▶ [What to do]: Where in the entries below does "brick" appear? Copy every line that has it.

▶ [Data extracted from a collection]:
== Segment start ==

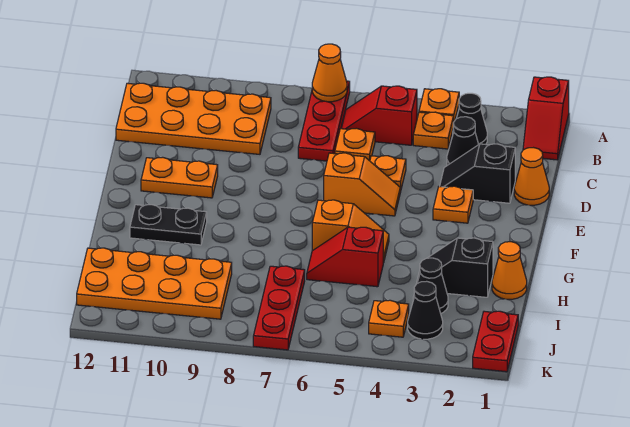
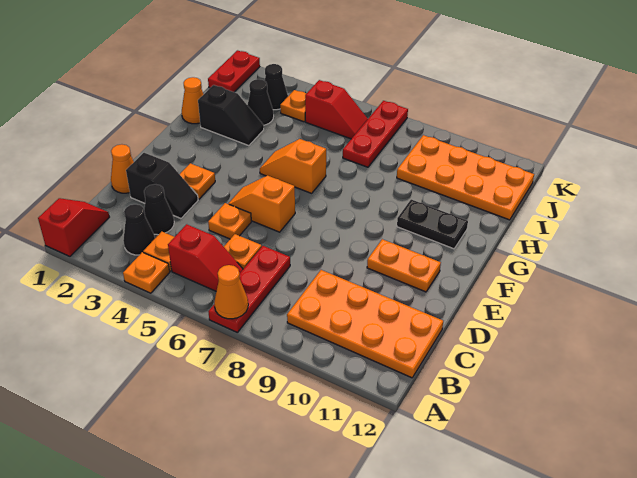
red slope H5:H6 level 1 top 5 -> red slope J5:J6 level 1 top 5

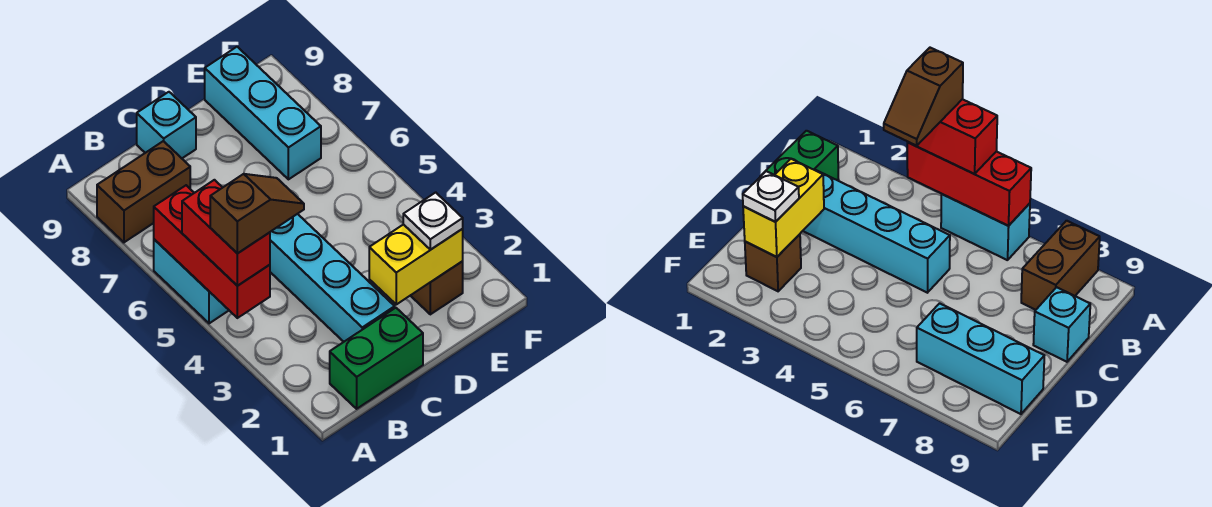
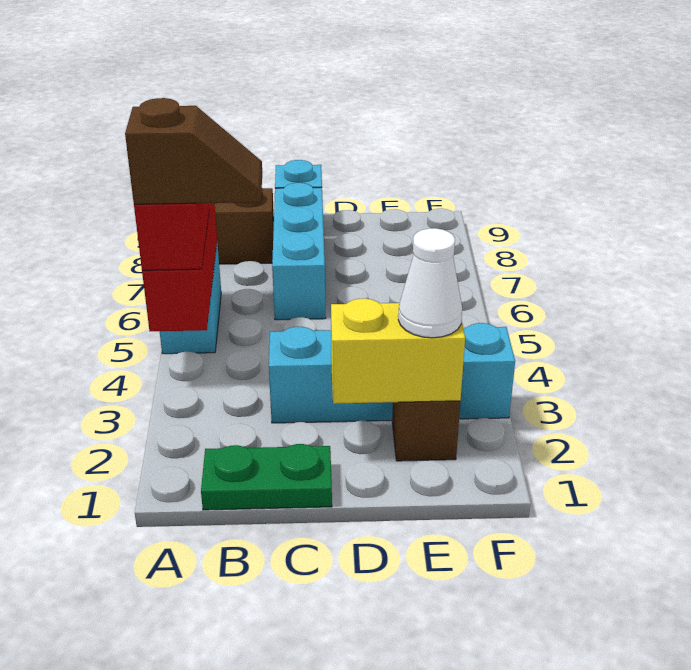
green brick B1:C1 level 1 -> green plate B1:C1 level 1
cyan brick C2:C5 level 1 -> cyan brick C3:F3 level 1
white plate E2 level 3 -> white cone E2 level 3
cyan brick E7:E9 level 1 -> cyan brick C6:C8 level 1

== Segment end ==

▶ [Output for this task]:
green brick B1:C1 level 1 -> green plate B1:C1 level 1
cyan brick C2:C5 level 1 -> cyan brick C3:F3 level 1
cyan brick E7:E9 level 1 -> cyan brick C6:C8 level 1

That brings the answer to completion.